▶ [WORK ITEM]:
All entries are to be copied exactly, with pictures removed.

▶ [DATASET EXTRACT]:

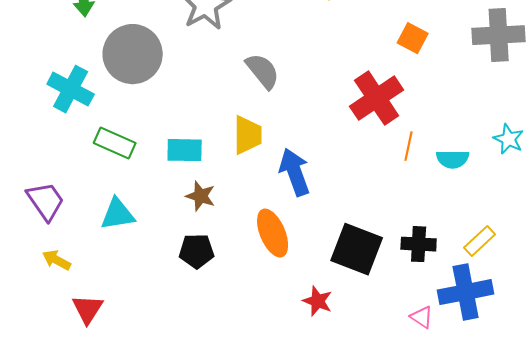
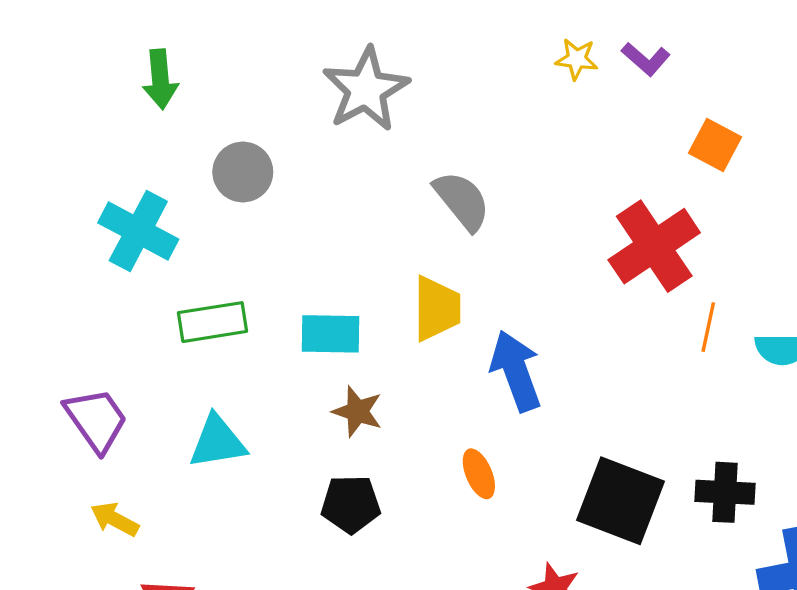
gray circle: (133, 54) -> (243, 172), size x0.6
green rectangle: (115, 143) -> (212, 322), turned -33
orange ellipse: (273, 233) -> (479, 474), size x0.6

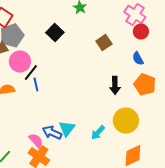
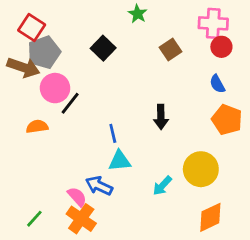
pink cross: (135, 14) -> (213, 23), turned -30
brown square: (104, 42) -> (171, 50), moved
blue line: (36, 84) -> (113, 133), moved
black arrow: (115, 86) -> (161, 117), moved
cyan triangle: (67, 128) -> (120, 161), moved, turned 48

▶ [TASK RESULT]:
gray circle: (133, 54) -> (243, 172), size x0.6
green rectangle: (115, 143) -> (212, 322), turned -33
orange ellipse: (273, 233) -> (479, 474), size x0.6

pink cross: (135, 14) -> (213, 23), turned -30
brown square: (104, 42) -> (171, 50), moved
blue line: (36, 84) -> (113, 133), moved
black arrow: (115, 86) -> (161, 117), moved
cyan triangle: (67, 128) -> (120, 161), moved, turned 48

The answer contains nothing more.